▶ **Exercise objective**: Find the line in the entries below that contains "none -> red tile E8 level 1". Repeat it exactly, and every line after it through the line that contains "none -> tan tile H2 level 2".

▶ **Materials provided**:
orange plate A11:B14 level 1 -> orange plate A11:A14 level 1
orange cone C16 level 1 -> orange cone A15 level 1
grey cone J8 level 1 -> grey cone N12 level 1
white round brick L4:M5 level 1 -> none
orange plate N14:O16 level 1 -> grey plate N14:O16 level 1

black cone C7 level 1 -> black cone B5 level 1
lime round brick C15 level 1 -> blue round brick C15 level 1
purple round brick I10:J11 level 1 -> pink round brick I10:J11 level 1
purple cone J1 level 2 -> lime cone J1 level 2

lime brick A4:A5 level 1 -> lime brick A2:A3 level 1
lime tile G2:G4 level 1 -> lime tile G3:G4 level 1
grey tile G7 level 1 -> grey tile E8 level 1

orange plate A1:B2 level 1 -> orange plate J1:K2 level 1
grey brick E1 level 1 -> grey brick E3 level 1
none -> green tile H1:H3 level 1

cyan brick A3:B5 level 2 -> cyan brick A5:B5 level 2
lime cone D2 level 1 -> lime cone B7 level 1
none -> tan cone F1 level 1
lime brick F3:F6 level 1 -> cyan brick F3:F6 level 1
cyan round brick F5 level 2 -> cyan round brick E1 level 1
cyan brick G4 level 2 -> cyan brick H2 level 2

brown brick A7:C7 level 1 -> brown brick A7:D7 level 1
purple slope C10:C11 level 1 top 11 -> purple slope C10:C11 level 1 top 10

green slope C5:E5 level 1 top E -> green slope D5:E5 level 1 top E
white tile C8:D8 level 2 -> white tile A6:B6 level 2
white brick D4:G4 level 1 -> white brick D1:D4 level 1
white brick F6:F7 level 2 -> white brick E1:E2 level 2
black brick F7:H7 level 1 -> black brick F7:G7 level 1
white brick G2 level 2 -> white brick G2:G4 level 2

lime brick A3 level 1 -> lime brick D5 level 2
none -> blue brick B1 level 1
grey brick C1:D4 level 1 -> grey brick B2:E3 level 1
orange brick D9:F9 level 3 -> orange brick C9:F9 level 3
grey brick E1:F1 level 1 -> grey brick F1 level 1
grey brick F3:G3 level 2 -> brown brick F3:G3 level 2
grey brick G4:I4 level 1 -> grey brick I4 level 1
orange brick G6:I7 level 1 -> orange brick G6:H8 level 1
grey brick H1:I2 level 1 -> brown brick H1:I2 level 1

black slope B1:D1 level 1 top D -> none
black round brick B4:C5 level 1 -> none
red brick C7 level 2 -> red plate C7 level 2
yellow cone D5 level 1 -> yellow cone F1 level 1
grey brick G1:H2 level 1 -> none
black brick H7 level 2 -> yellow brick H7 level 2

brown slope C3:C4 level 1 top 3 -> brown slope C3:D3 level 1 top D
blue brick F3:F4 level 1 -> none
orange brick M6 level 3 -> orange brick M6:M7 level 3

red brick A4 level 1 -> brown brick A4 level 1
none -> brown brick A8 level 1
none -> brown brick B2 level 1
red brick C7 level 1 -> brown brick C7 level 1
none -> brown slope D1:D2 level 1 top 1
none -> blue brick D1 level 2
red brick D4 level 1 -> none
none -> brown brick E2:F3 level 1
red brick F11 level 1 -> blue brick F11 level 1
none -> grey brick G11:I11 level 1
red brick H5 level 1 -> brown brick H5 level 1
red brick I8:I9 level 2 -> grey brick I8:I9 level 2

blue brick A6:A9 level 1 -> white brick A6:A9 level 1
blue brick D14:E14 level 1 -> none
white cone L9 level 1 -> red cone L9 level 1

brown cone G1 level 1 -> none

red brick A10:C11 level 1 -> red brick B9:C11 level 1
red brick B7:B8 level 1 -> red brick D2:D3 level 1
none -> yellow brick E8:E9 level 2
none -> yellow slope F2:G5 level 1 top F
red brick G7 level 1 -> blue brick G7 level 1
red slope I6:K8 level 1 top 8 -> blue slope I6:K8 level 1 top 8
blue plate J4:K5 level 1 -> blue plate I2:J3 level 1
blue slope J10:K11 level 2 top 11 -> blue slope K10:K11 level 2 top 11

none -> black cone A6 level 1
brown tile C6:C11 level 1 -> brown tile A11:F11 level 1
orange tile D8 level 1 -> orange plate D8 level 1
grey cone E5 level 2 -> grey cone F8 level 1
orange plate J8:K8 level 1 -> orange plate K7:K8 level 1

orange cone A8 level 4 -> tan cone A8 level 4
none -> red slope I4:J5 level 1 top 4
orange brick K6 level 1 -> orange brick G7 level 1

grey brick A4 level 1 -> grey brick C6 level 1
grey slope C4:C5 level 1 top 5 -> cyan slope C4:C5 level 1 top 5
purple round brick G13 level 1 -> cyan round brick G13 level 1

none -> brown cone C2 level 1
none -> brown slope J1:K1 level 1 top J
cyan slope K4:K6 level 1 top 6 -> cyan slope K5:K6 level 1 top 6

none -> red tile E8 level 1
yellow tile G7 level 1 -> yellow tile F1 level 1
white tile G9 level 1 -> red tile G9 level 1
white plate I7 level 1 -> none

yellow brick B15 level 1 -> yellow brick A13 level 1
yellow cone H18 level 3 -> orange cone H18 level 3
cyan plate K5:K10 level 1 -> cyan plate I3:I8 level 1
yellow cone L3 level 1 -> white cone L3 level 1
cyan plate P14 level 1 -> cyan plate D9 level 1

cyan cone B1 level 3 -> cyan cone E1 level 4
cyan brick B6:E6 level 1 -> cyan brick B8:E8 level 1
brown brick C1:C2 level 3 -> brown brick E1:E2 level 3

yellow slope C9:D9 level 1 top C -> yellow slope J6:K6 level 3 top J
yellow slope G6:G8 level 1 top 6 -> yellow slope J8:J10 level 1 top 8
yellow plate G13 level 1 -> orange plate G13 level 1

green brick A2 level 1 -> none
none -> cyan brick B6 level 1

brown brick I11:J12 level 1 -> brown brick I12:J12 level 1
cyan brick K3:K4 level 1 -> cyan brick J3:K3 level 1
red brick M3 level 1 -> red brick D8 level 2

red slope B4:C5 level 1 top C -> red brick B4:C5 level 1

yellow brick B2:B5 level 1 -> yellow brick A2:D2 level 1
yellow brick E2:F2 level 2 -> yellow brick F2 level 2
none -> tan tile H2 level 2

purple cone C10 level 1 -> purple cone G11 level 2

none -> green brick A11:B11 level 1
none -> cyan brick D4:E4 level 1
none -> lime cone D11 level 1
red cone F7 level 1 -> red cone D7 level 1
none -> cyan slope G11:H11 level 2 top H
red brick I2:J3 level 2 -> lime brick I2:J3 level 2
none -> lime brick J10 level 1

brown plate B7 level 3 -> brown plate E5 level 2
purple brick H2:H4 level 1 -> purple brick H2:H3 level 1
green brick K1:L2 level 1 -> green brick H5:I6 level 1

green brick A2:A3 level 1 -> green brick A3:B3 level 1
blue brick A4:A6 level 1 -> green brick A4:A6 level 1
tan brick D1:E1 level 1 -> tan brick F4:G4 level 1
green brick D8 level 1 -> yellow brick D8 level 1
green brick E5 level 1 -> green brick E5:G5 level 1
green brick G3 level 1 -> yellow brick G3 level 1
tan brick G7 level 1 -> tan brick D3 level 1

▶ **Response to this exercise**:
none -> red tile E8 level 1
yellow tile G7 level 1 -> yellow tile F1 level 1
white tile G9 level 1 -> red tile G9 level 1
white plate I7 level 1 -> none

yellow brick B15 level 1 -> yellow brick A13 level 1
yellow cone H18 level 3 -> orange cone H18 level 3
cyan plate K5:K10 level 1 -> cyan plate I3:I8 level 1
yellow cone L3 level 1 -> white cone L3 level 1
cyan plate P14 level 1 -> cyan plate D9 level 1

cyan cone B1 level 3 -> cyan cone E1 level 4
cyan brick B6:E6 level 1 -> cyan brick B8:E8 level 1
brown brick C1:C2 level 3 -> brown brick E1:E2 level 3

yellow slope C9:D9 level 1 top C -> yellow slope J6:K6 level 3 top J
yellow slope G6:G8 level 1 top 6 -> yellow slope J8:J10 level 1 top 8
yellow plate G13 level 1 -> orange plate G13 level 1

green brick A2 level 1 -> none
none -> cyan brick B6 level 1

brown brick I11:J12 level 1 -> brown brick I12:J12 level 1
cyan brick K3:K4 level 1 -> cyan brick J3:K3 level 1
red brick M3 level 1 -> red brick D8 level 2

red slope B4:C5 level 1 top C -> red brick B4:C5 level 1

yellow brick B2:B5 level 1 -> yellow brick A2:D2 level 1
yellow brick E2:F2 level 2 -> yellow brick F2 level 2
none -> tan tile H2 level 2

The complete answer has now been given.